■ **DIRECTIONS**: Could you return every record below word for word, leaving out the pictures?

■ **DATA UNDER STUDY**:
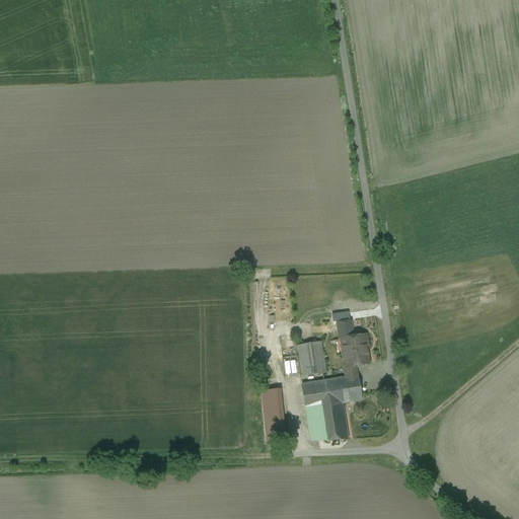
[(293,336),(279,338),(285,378),(299,376),(293,336)]
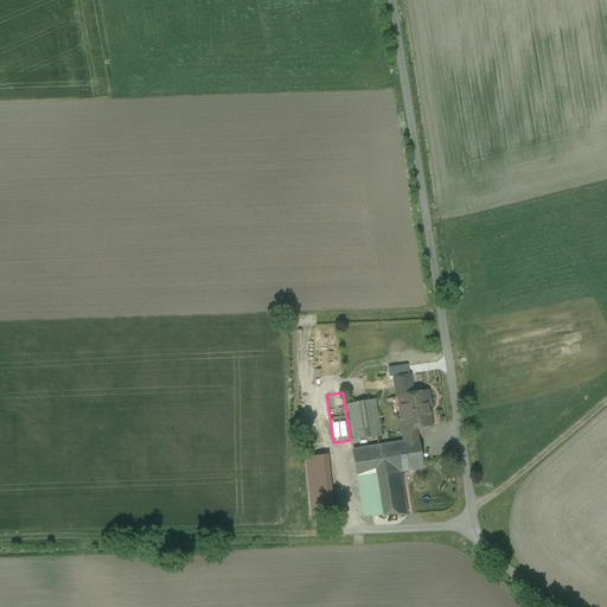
[(428,393),(398,397),(403,429),(402,429),(403,441),(417,440),(416,428),(430,426),(427,406),(430,406),(428,393)]
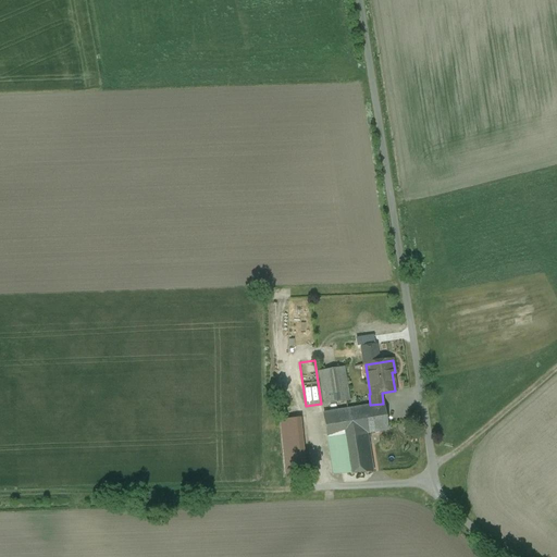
[(343,367),(319,371),(324,404),(348,400),(343,367)]
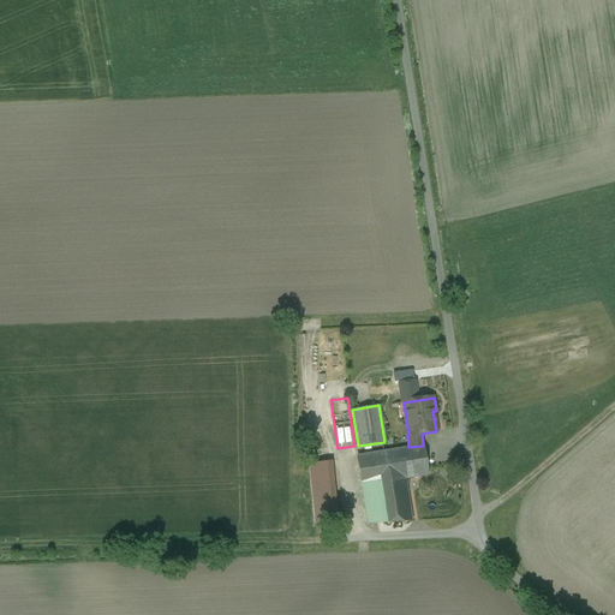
[(328,424),(311,427),(312,440),(322,526),(338,524),(328,424)]
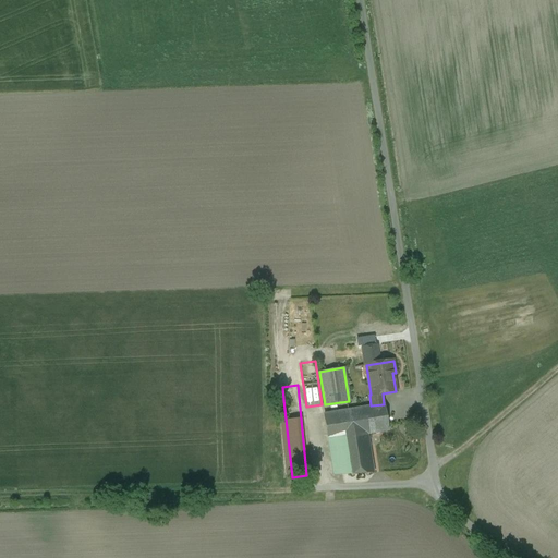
[(283,399),(276,400),(284,477),(292,477),(283,399)]
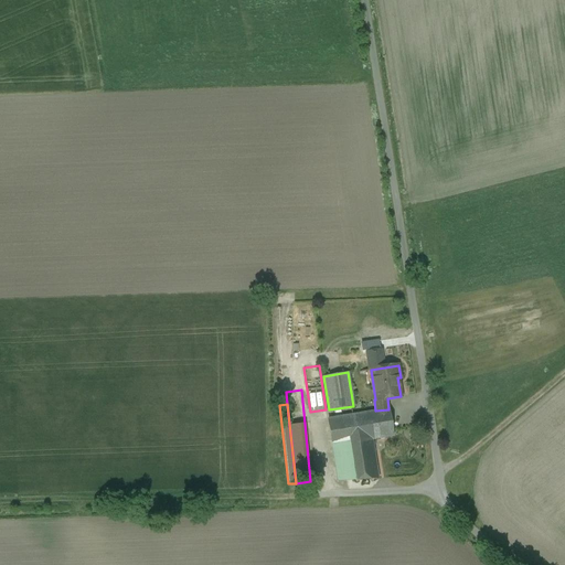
[(375,411),(328,418),(332,445),(372,439),(394,436),(390,409),(388,409),(375,411)]
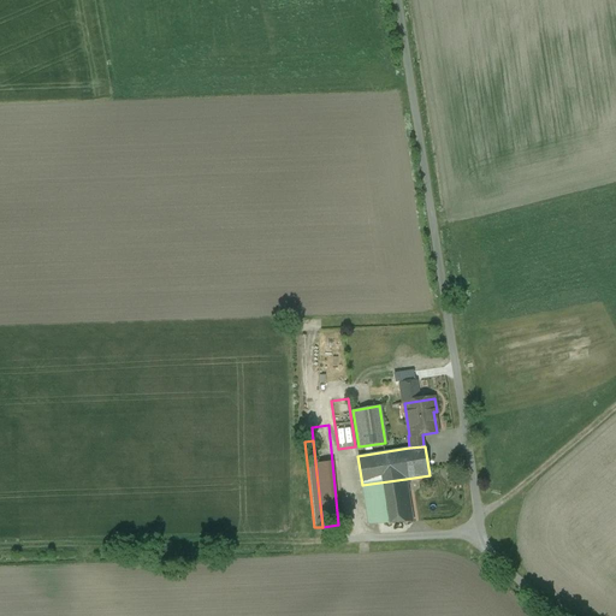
[(406,479),(362,485),(368,523),(413,522),(406,479)]
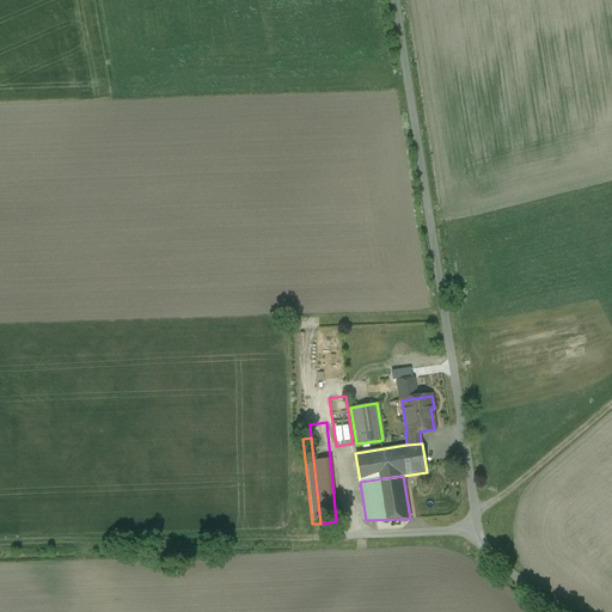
All buildings are outlined.
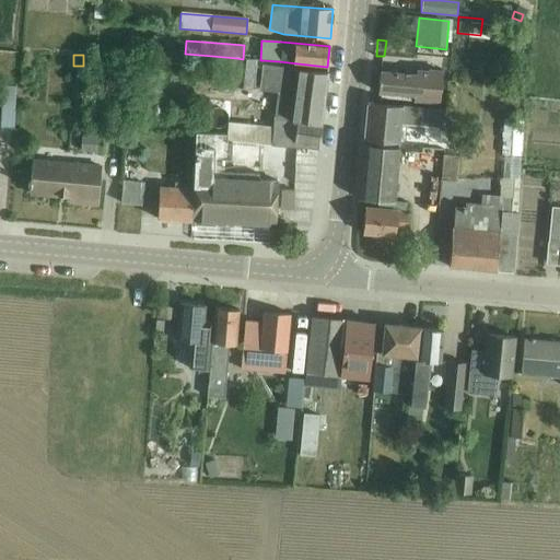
[(236,58),(234,85),(253,88),(256,60),(243,59),(236,58)]
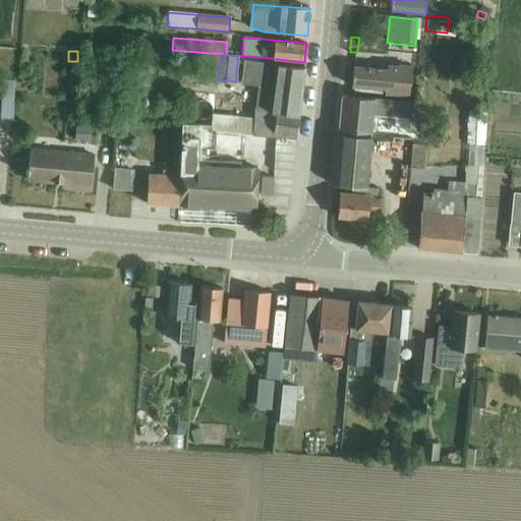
[(259,62),(259,57),(244,56),(241,82),(258,84),(254,118),(213,114),(212,125),(211,131),(216,132),(272,137),(273,137),(275,137),(275,136),(294,139),(297,116),(298,116),(304,68),(259,62)]
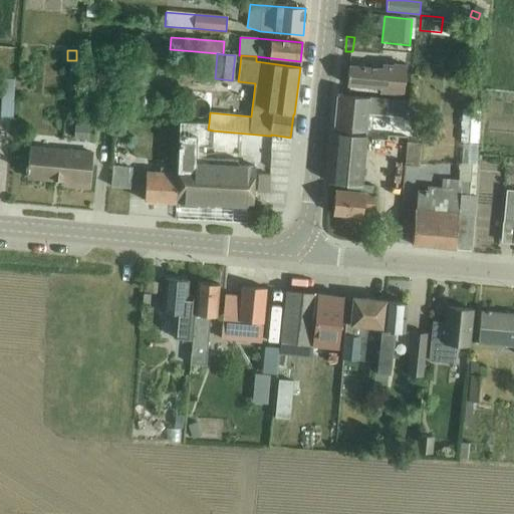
[(348,65),(346,85),(380,88),(380,92),(404,94),(406,65),(394,64),(394,66),(381,65),(381,68),(348,65)]
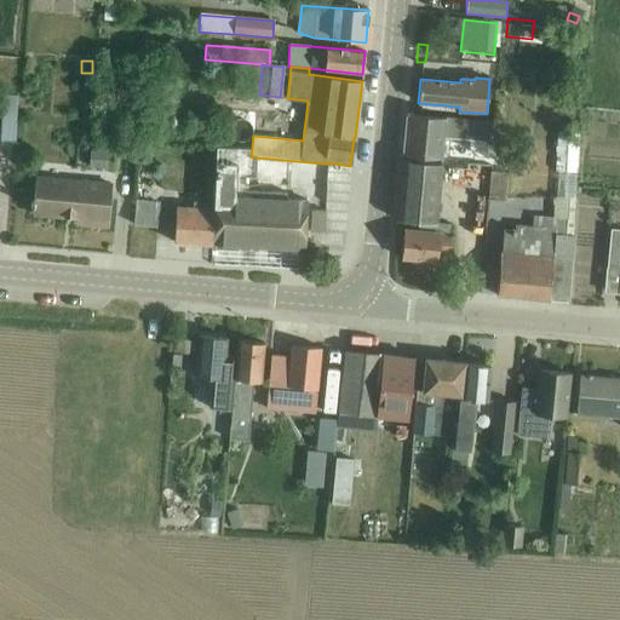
[(1,109),(0,133),(0,144),(15,145),(16,110),(17,96),(3,95),(1,109)]
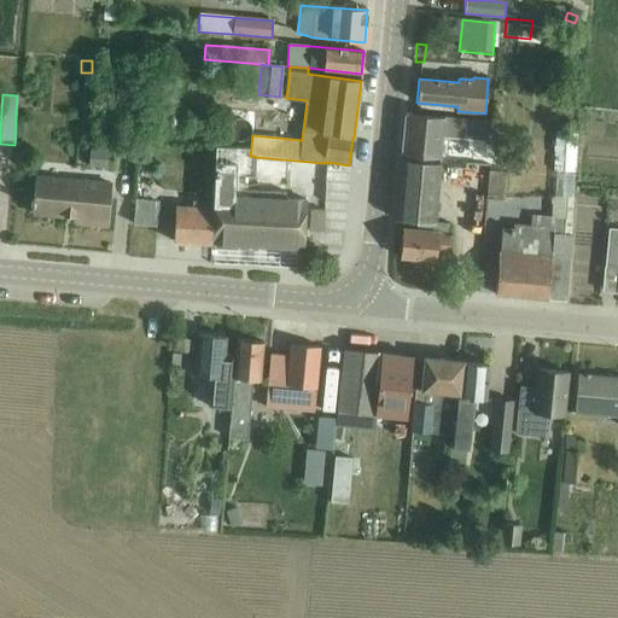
[(261,133),(260,112),(245,114),(246,133),(261,133)]
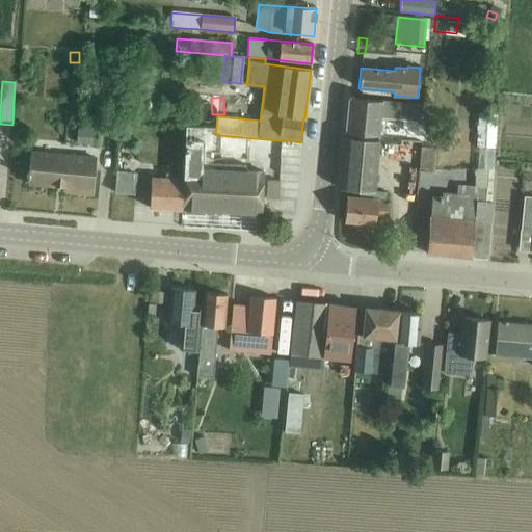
[(349,98),(346,133),(379,136),(380,115),(387,116),(387,118),(421,122),(423,104),(349,98)]
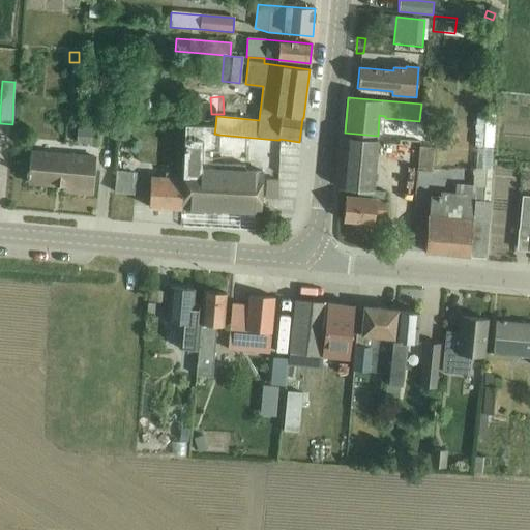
[(477,112),(475,147),(493,148),(495,111),(484,111),(484,113),(477,112)]
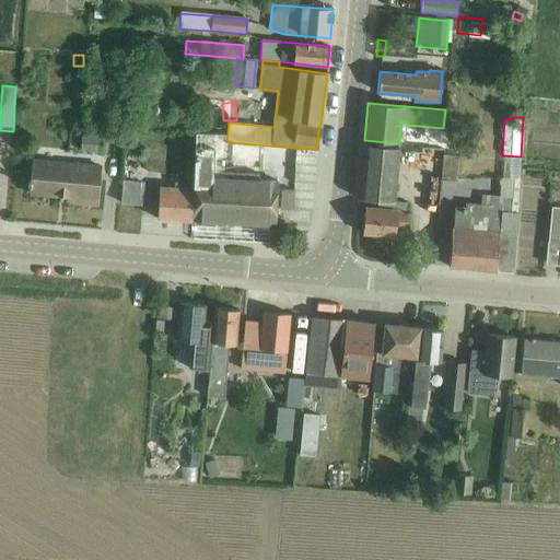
[(193,183),(190,220),(272,225),(275,197),(276,181),(257,179),(257,174),(220,172),(221,159),(230,160),(232,142),(226,141),(228,135),(195,132),(195,147),(193,183)]
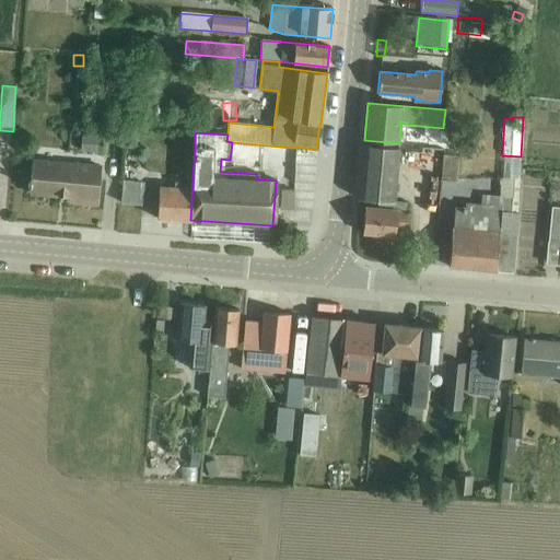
[(83,138),(82,153),(103,155),(104,140),(83,138)]
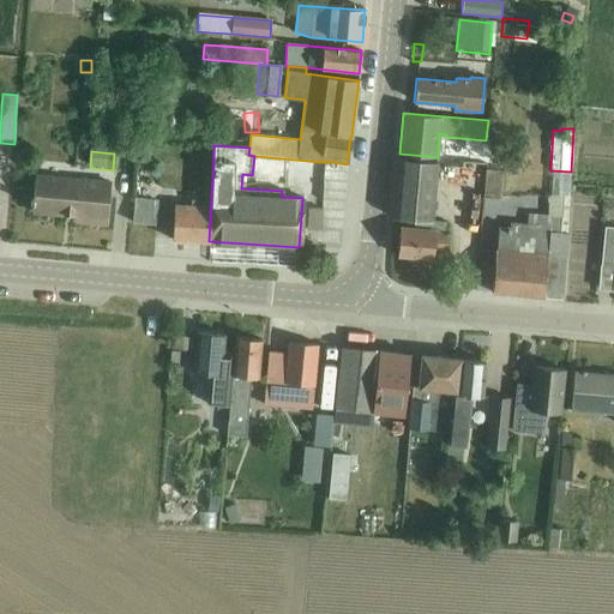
[(398,158),(393,218),(414,220),(414,229),(399,227),(397,256),(433,259),(433,252),(445,253),(447,233),(444,233),(445,222),(432,221),(437,162),(398,158)]
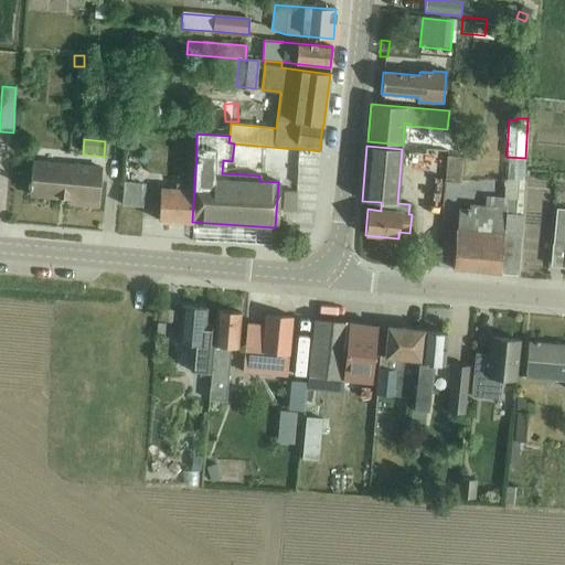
[(459,183),(462,158),(447,156),(445,182),(459,183)]
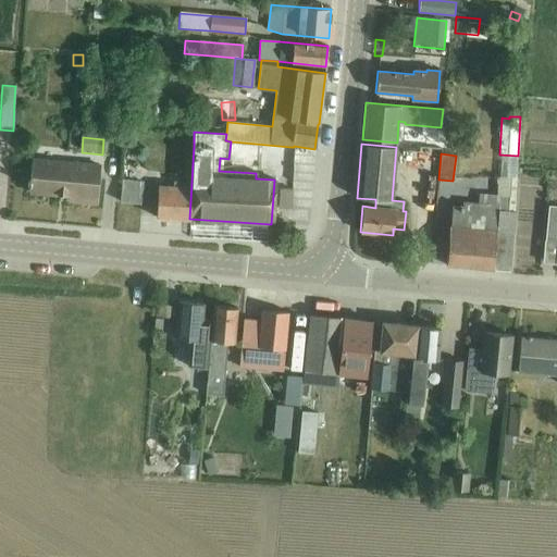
[(97,203),(100,166),(32,160),(29,193),(69,196),(69,200),(97,203)]
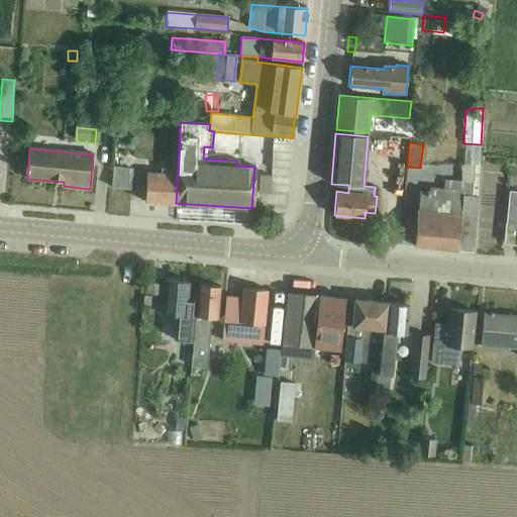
[(130,190),(132,169),(113,167),(111,187),(130,190)]
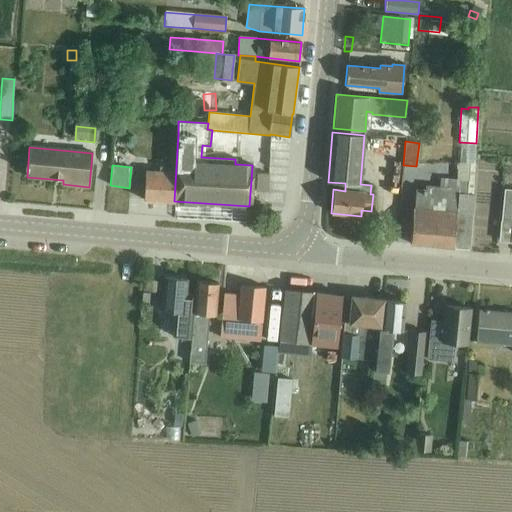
[(174,202),(174,201),(176,167),(159,166),(159,171),(145,171),(143,200),(174,202)]
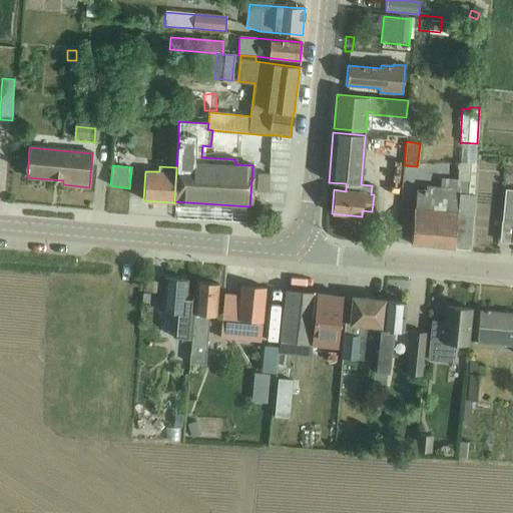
[(413,208),(411,244),(470,249),(474,195),(476,167),(458,166),(458,171),(457,180),(445,179),(441,178),(440,188),(426,186),(426,190),(416,190),(415,208),(413,208)]
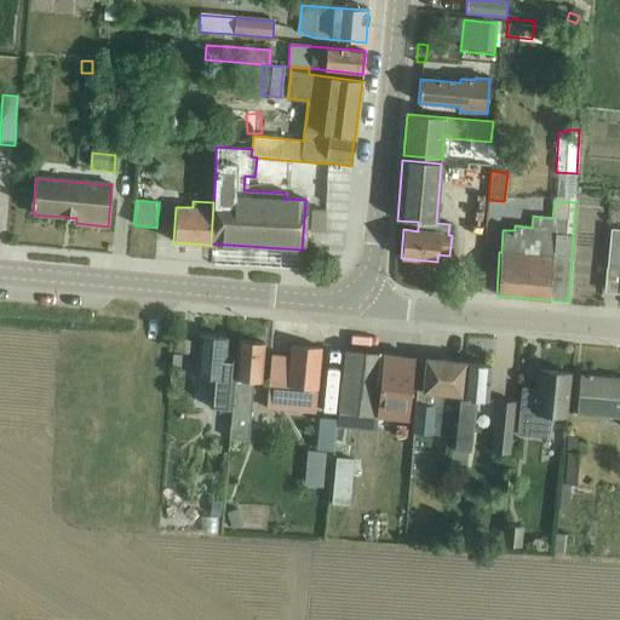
[(310,210),(309,230),(325,231),(325,211),(310,210)]
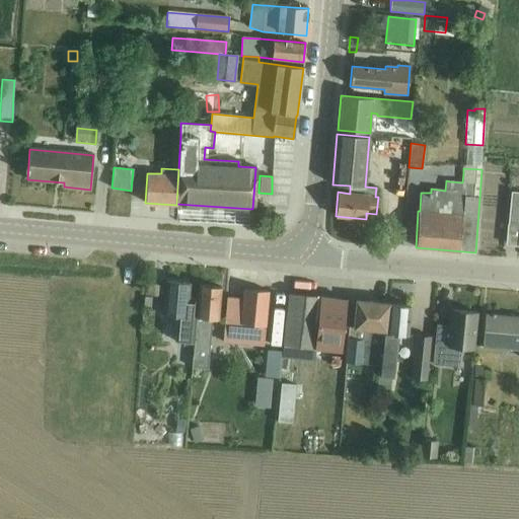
[(518,231),(518,246),(518,245),(518,192),(511,192),(508,224),(518,225),(518,231)]
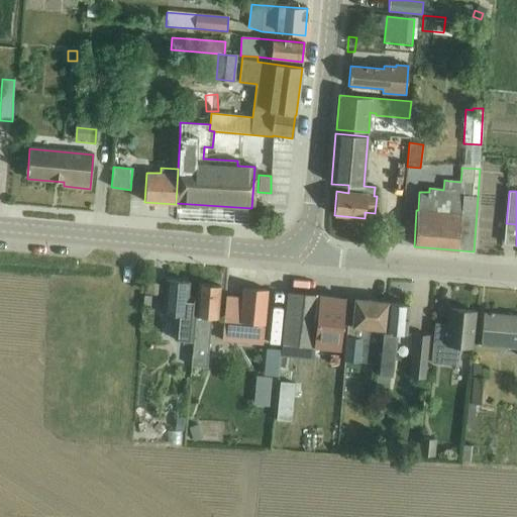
[(193,343),(197,297),(188,297),(189,282),(166,280),(163,313),(179,315),(177,341),(193,343)]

■ **WRITTEN ANSWER**:
[(293,336),(279,338),(285,378),(299,376),(293,336)]
[(428,393),(398,397),(403,429),(402,429),(403,441),(417,440),(416,428),(430,426),(427,406),(430,406),(428,393)]
[(343,367),(319,371),(324,404),(348,400),(343,367)]
[(328,424),(311,427),(312,440),(322,526),(338,524),(328,424)]
[(283,399),(276,400),(284,477),(292,477),(283,399)]
[(375,411),(328,418),(332,445),(372,439),(394,436),(390,409),(388,409),(375,411)]
[(406,479),(362,485),(368,523),(413,522),(406,479)]
All buildings are outlined.
[(236,58),(234,85),(253,88),(256,60),(243,59),(236,58)]
[(259,62),(259,57),(244,56),(241,82),(258,84),(254,118),(213,114),(212,125),(211,131),(216,132),(272,137),(273,137),(275,137),(275,136),(294,139),(297,116),(298,116),(304,68),(259,62)]
[(348,65),(346,85),(380,88),(380,92),(404,94),(406,65),(394,64),(394,66),(381,65),(381,68),(348,65)]
[(1,109),(0,133),(0,144),(15,145),(16,110),(17,96),(3,95),(1,109)]
[(261,133),(260,112),(245,114),(246,133),(261,133)]
[(349,98),(346,133),(379,136),(380,115),(387,116),(387,118),(421,122),(423,104),(349,98)]
[(477,112),(475,147),(493,148),(495,111),(484,111),(484,113),(477,112)]
[(193,183),(190,220),(272,225),(275,197),(276,181),(257,179),(257,174),(220,172),(221,159),(230,160),(232,142),(226,141),(228,135),(195,132),(195,147),(193,183)]
[(83,138),(82,153),(103,155),(104,140),(83,138)]
[(398,158),(393,218),(414,220),(414,229),(399,227),(397,256),(433,259),(433,252),(445,253),(447,233),(444,233),(445,222),(432,221),(437,162),(398,158)]
[(459,183),(462,158),(447,156),(445,182),(459,183)]
[(97,203),(100,166),(32,160),(29,193),(69,196),(69,200),(97,203)]
[(130,190),(132,169),(113,167),(111,187),(130,190)]
[(174,202),(174,201),(176,167),(159,166),(159,171),(145,171),(143,200),(174,202)]
[(413,208),(411,244),(470,249),(474,195),(476,167),(458,166),(458,171),(457,180),(445,179),(441,178),(440,188),(426,186),(426,190),(416,190),(415,208),(413,208)]
[(310,210),(309,230),(325,231),(325,211),(310,210)]
[(518,231),(518,246),(518,245),(518,192),(511,192),(508,224),(518,225),(518,231)]
[(193,343),(197,297),(188,297),(189,282),(166,280),(163,313),(179,315),(177,341),(193,343)]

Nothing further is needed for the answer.